All of the data below should be printed again word for word, pictures excluded.

-------- DATA EXTRACT --------

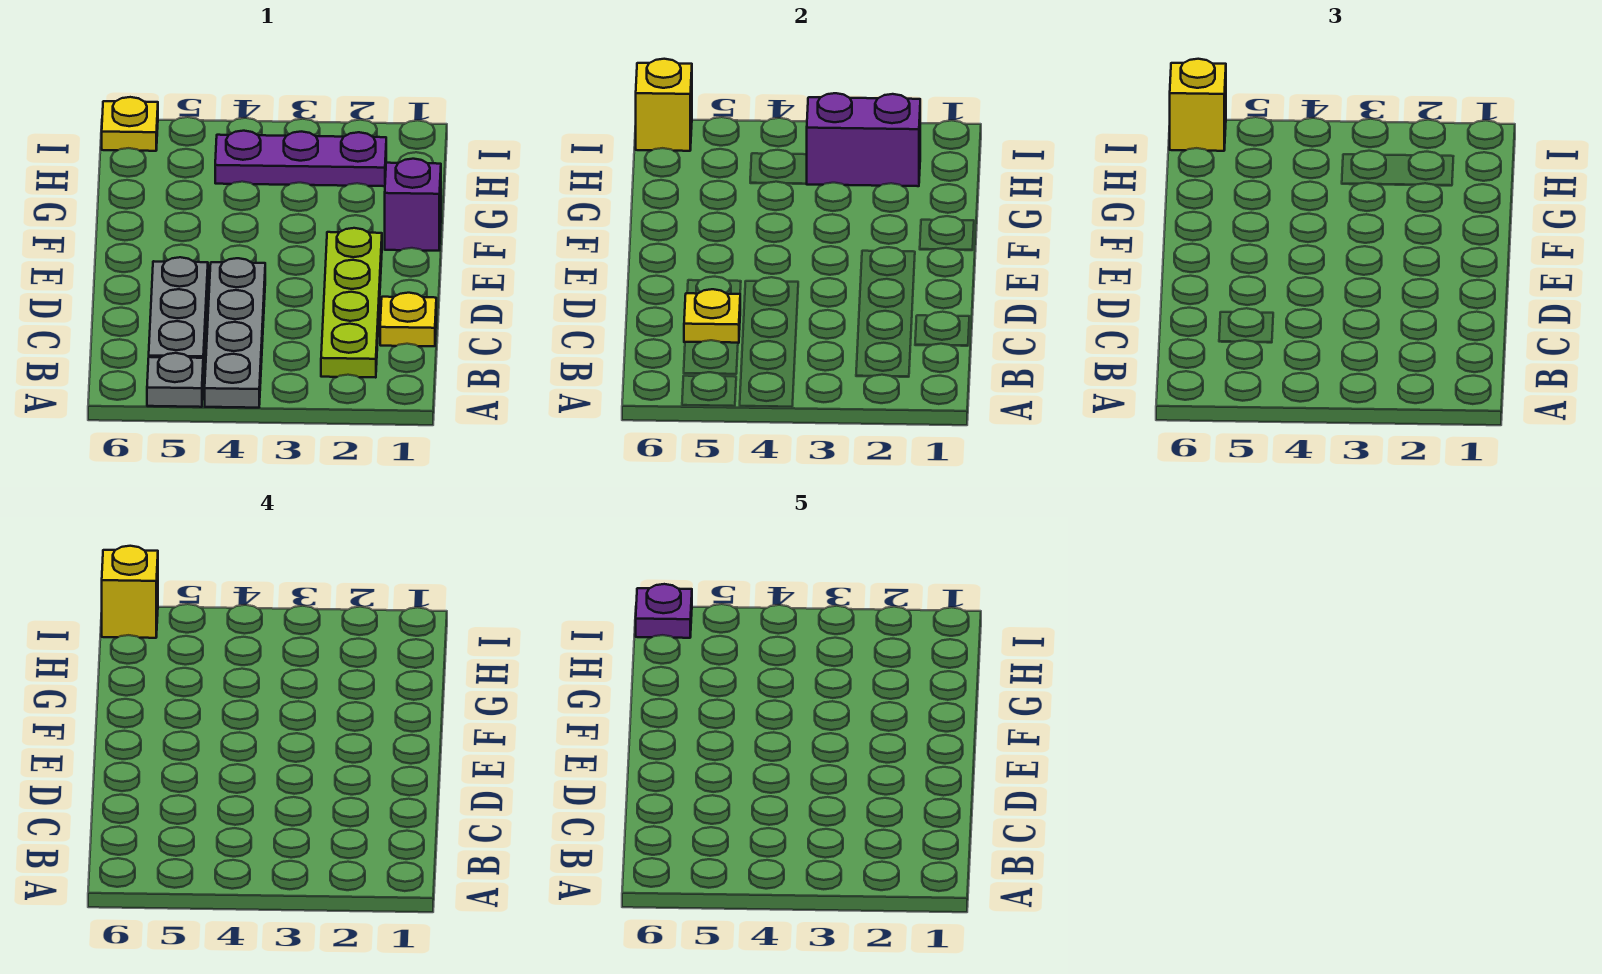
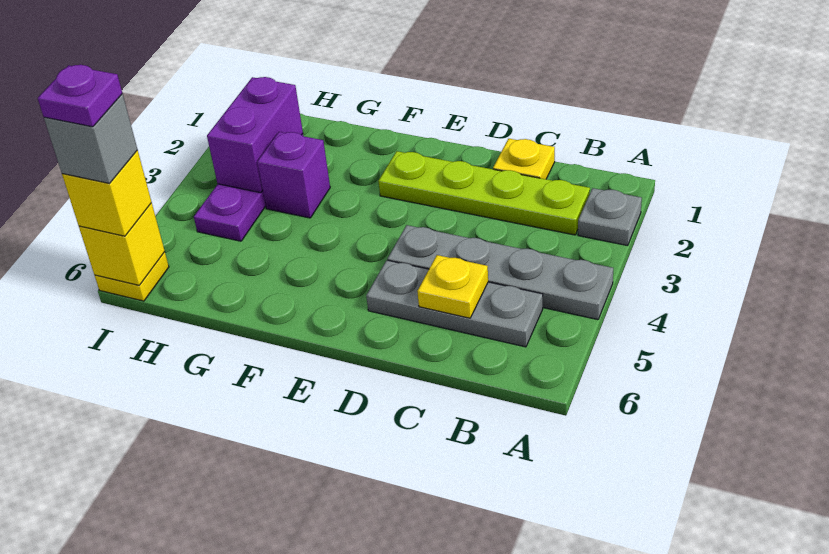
grey plate A5 level 1 -> grey plate A2 level 1
purple brick F1 level 1 -> purple brick G3 level 1
yellow brick I6 level 4 -> grey brick I6 level 4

--------

EXERCISE RESULT:
grey plate A5 level 1 -> grey plate A2 level 1
purple brick F1 level 1 -> purple brick G3 level 1
yellow brick I6 level 4 -> grey brick I6 level 4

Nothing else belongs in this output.